* _Work to complete_: Two lines in the data below mark the range: the one with "(325, 191) = (430, 270): yellow" and the one with "(415, 440) = (667, 75): blue". Return both, along with every line between them, exactly.

[Scene difference descriptions]
====
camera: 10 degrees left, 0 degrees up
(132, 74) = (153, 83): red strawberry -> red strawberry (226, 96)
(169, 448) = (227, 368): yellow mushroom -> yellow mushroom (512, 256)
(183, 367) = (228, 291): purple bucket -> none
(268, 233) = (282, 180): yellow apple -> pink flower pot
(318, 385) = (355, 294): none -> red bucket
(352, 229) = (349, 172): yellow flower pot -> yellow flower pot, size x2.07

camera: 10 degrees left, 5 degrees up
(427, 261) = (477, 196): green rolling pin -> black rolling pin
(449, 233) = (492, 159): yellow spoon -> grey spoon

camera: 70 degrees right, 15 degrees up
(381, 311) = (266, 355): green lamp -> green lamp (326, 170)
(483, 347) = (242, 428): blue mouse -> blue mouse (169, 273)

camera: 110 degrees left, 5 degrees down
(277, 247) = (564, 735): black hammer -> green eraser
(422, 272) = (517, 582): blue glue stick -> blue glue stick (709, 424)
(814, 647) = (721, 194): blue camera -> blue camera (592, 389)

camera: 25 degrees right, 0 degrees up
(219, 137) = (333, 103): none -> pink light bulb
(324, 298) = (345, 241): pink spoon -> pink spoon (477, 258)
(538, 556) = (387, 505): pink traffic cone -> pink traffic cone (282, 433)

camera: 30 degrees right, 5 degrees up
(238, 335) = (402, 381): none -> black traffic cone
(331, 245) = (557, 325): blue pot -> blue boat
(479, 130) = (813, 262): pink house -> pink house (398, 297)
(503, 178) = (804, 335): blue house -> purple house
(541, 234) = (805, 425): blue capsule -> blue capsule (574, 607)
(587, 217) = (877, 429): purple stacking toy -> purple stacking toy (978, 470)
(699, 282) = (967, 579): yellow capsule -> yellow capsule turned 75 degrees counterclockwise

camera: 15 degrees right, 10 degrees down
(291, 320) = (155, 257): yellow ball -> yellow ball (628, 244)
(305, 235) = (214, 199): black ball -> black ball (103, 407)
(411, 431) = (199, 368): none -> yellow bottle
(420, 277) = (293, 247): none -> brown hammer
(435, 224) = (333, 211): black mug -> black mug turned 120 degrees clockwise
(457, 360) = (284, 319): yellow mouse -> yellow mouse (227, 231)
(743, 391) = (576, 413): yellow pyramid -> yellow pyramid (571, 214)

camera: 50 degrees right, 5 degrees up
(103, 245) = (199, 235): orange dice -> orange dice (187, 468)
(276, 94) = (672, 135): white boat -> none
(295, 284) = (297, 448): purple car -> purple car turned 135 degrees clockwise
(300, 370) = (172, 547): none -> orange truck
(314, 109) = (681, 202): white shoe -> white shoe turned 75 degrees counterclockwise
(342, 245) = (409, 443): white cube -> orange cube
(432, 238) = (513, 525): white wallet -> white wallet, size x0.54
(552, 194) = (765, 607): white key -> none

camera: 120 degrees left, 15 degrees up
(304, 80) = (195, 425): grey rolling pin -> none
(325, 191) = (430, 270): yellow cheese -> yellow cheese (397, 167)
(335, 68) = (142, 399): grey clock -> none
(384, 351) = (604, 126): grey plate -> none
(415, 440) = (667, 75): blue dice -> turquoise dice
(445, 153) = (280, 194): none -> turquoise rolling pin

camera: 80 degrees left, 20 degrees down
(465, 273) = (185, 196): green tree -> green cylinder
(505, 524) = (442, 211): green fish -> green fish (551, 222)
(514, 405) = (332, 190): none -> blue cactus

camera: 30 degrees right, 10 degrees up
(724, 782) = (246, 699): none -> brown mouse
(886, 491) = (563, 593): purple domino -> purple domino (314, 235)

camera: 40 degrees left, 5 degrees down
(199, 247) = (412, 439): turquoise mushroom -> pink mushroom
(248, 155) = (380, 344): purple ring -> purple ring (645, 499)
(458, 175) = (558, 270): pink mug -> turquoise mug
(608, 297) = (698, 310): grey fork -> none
====
* _Exercise answer_:
(325, 191) = (430, 270): yellow cheese -> yellow cheese (397, 167)
(335, 68) = (142, 399): grey clock -> none
(384, 351) = (604, 126): grey plate -> none
(415, 440) = (667, 75): blue dice -> turquoise dice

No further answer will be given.